### ABOUT THIS TASK
Your task is to reproduce the listing exactly, without its images.

### DATA EXTRACT
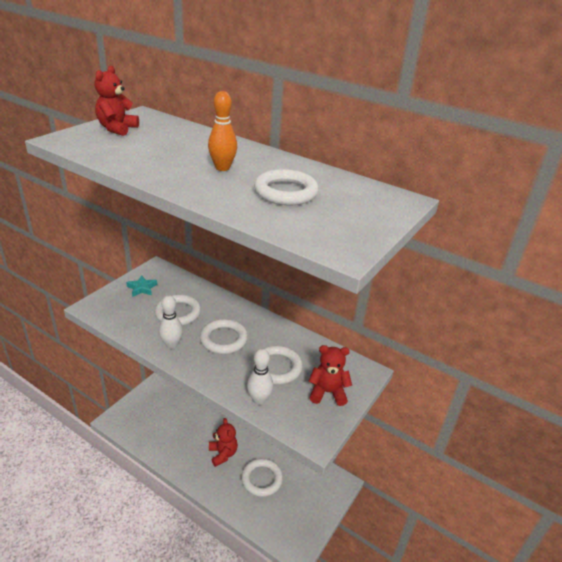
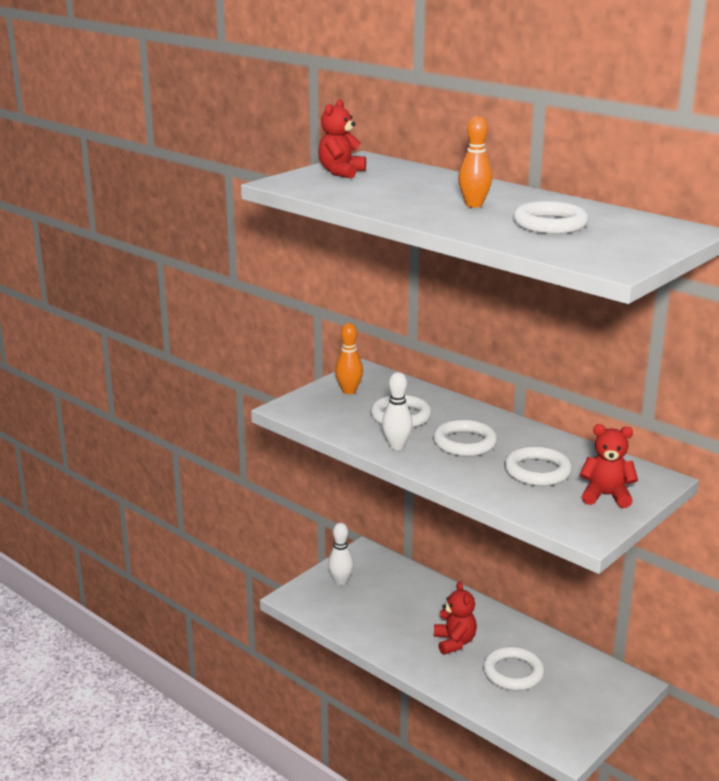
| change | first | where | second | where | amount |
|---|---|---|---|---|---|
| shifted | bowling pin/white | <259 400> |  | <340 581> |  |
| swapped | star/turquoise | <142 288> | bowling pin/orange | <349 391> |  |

### EXERCISE RESULT
| change | first | where | second | where | amount |
|---|---|---|---|---|---|
| shifted | bowling pin/white | <259 400> |  | <340 581> |  |
| swapped | star/turquoise | <142 288> | bowling pin/orange | <349 391> |  |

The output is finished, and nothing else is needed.